● **TASK REQUIREMENTS**: What lines below include the string "turned"? Pick them out and copy them.

● **RECORDS SHOWN**:
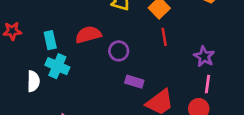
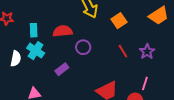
red line: (164, 37) -> (123, 51), moved, turned -32
purple star: (204, 56) -> (147, 52), moved
purple rectangle: (134, 82) -> (62, 69), moved, turned -64

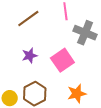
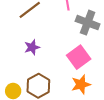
pink square: (62, 60) -> (79, 57), moved

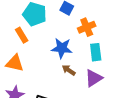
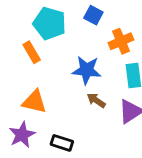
orange triangle: (15, 63) -> (34, 102), moved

● **TASK RESPONSE**:
red line: (164, 37) -> (123, 51), moved, turned -32
purple rectangle: (134, 82) -> (62, 69), moved, turned -64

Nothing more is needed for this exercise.